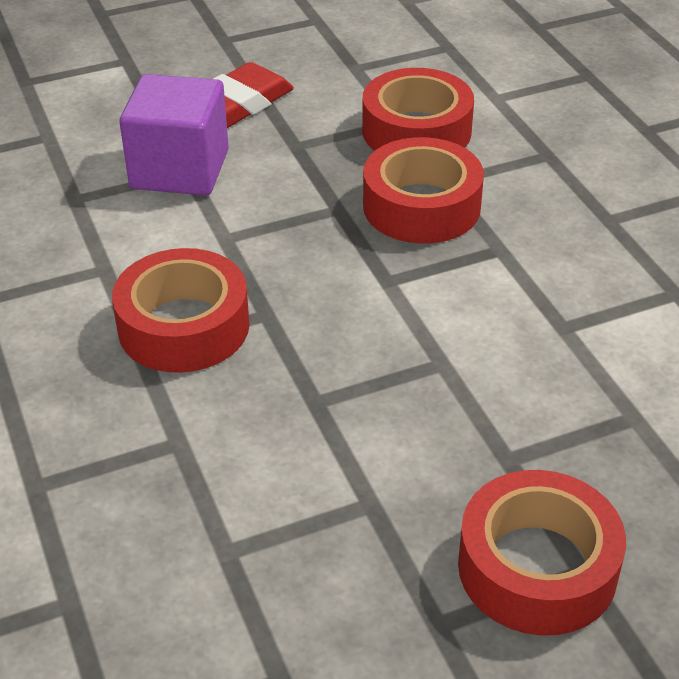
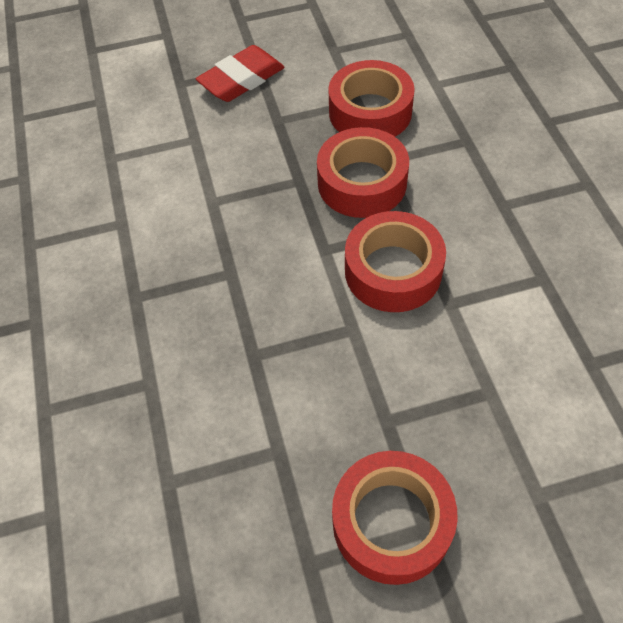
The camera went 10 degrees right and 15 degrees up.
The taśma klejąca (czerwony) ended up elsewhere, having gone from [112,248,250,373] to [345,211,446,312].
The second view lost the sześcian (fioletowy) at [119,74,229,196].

*Task requirements*
Return, unchanged, each line from the line containing "The taśma klejąca" through the last line of the material.

*Result of this task*
The taśma klejąca (czerwony) ended up elsewhere, having gone from [112,248,250,373] to [345,211,446,312].
The second view lost the sześcian (fioletowy) at [119,74,229,196].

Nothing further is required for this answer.